>>>>

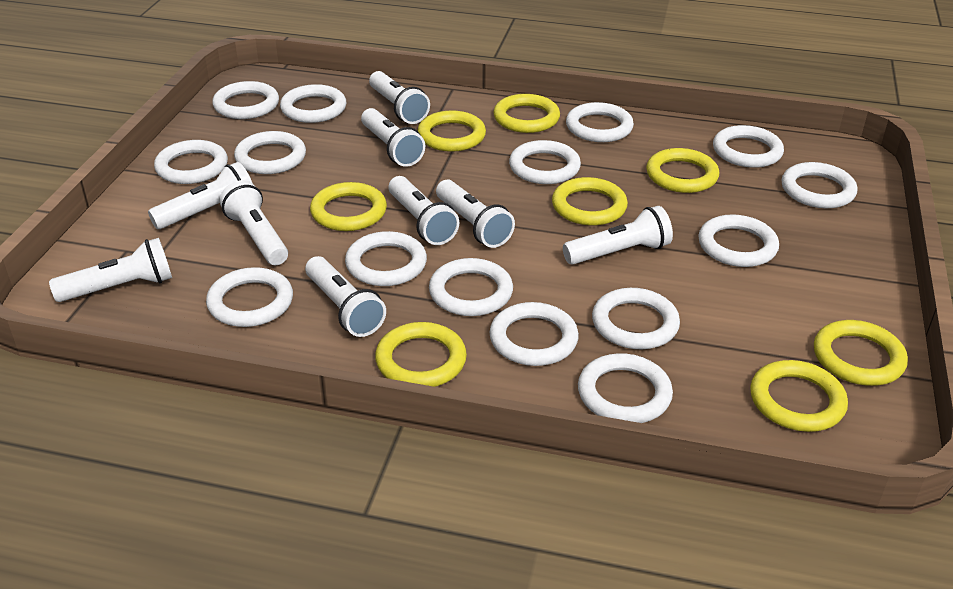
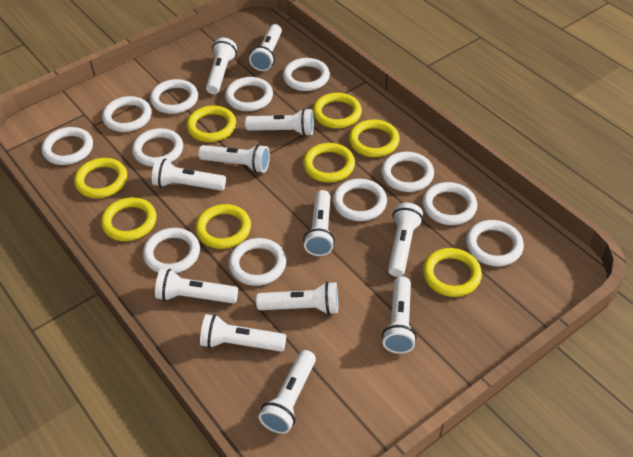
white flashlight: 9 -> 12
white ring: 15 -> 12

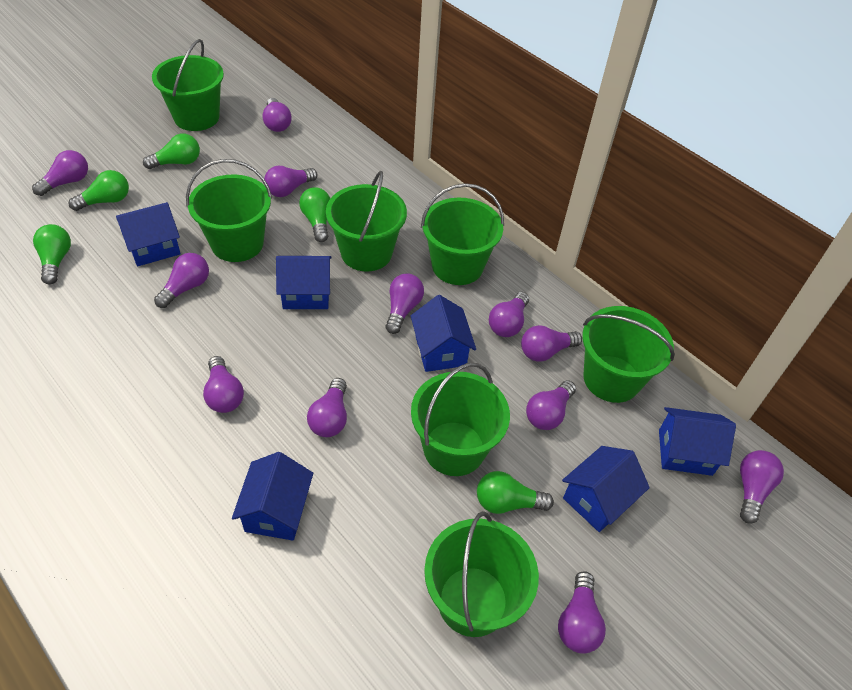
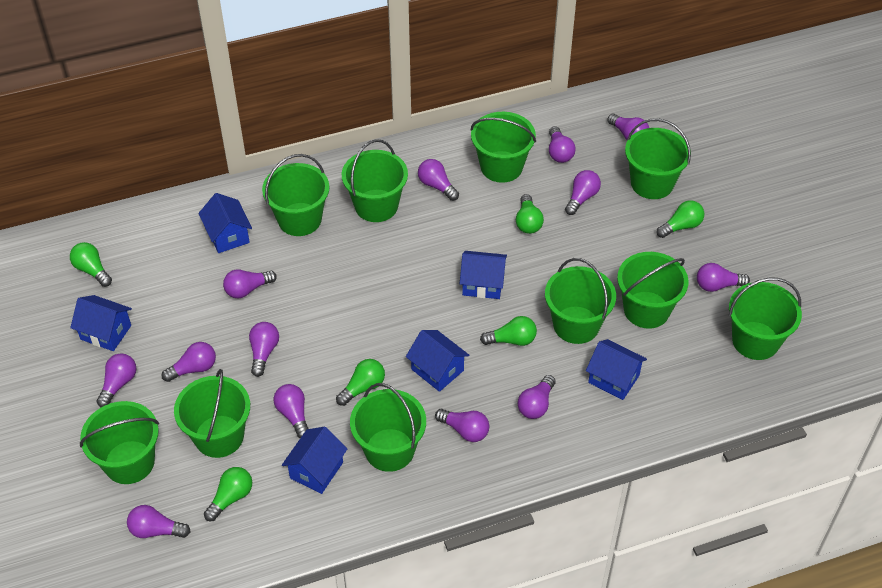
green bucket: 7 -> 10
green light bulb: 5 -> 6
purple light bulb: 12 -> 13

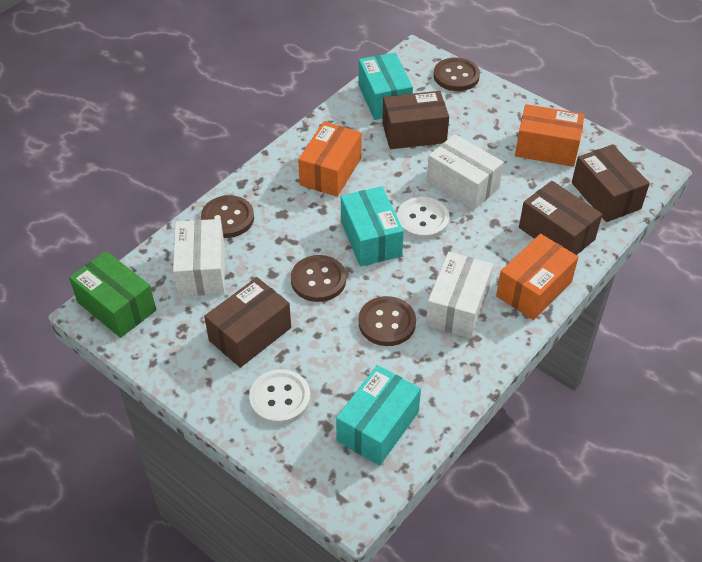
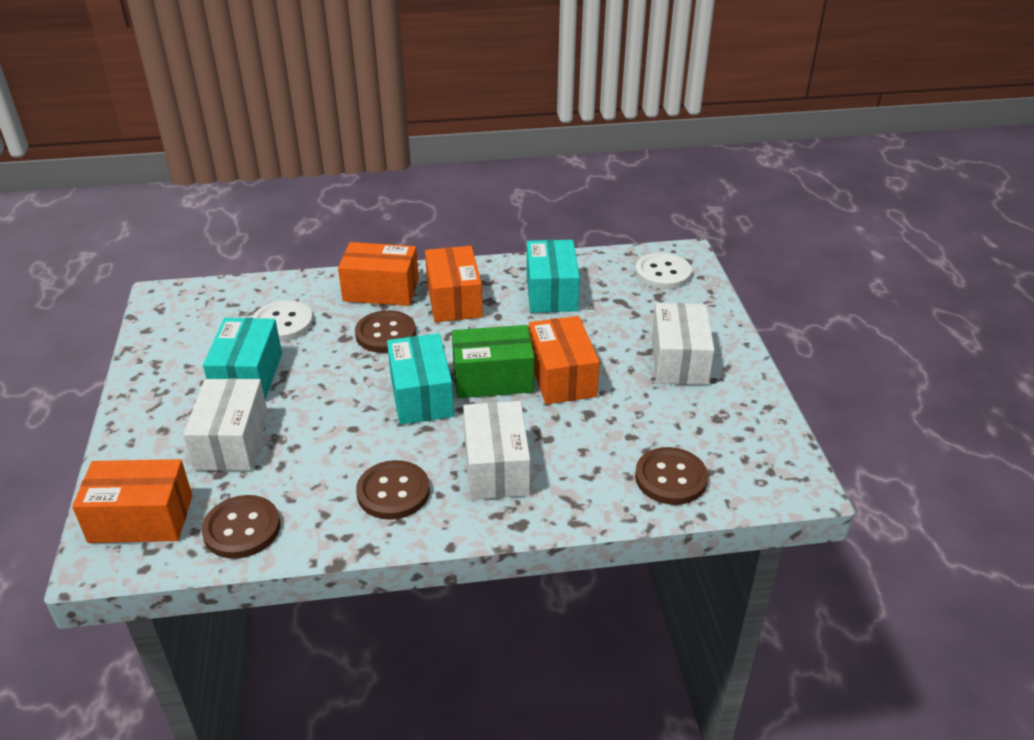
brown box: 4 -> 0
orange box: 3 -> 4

<<<<
>>>>

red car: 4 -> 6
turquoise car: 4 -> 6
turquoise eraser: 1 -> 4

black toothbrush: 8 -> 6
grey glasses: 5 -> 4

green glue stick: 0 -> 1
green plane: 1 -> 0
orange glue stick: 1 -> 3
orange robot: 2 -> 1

<<<<

--- Exercise details ---
Pictures excluded, reproduce only the part above that opens with the line holding "green light bulb: 5 -> 6" and closes with the line holding "orange box: 3 -> 4", exactly as written.

--- Final answer ---
green light bulb: 5 -> 6
purple light bulb: 12 -> 13

brown box: 4 -> 0
orange box: 3 -> 4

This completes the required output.